[Data records]

------

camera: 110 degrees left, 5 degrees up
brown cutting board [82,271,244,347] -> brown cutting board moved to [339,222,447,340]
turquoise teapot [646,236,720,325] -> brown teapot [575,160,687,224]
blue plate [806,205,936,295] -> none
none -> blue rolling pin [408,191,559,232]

------

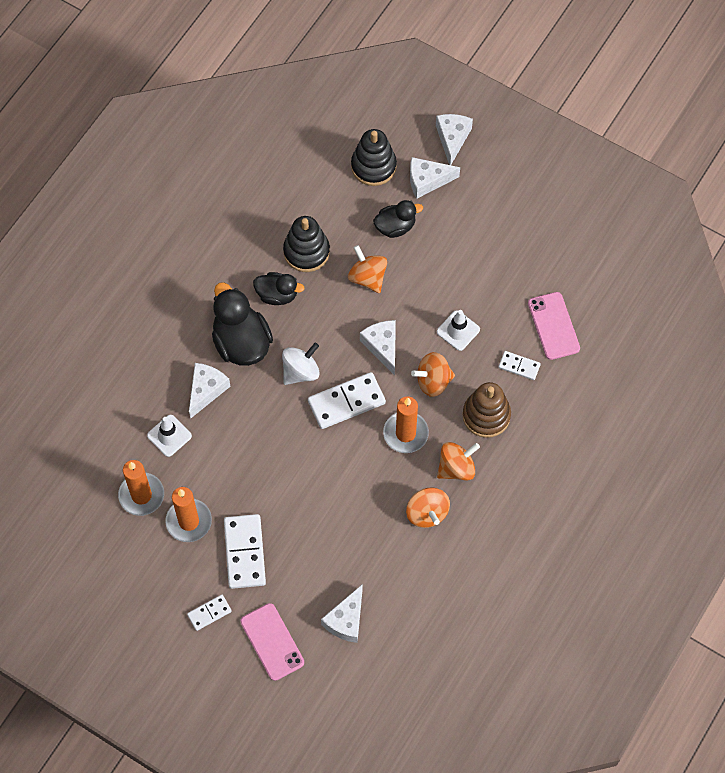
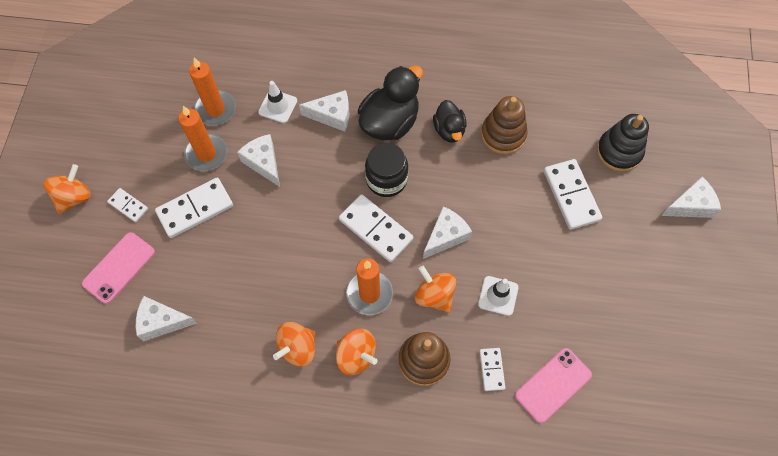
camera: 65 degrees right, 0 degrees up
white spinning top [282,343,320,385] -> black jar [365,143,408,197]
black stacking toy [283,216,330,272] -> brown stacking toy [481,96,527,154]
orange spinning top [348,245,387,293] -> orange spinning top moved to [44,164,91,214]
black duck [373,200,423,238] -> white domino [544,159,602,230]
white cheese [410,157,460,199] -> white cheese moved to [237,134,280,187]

------

EXERCISE OBJECTIVE: Copy out, from the records above, every line that holds the string "none".

ANSWER TO THIS PROBLEM:
blue plate [806,205,936,295] -> none
none -> blue rolling pin [408,191,559,232]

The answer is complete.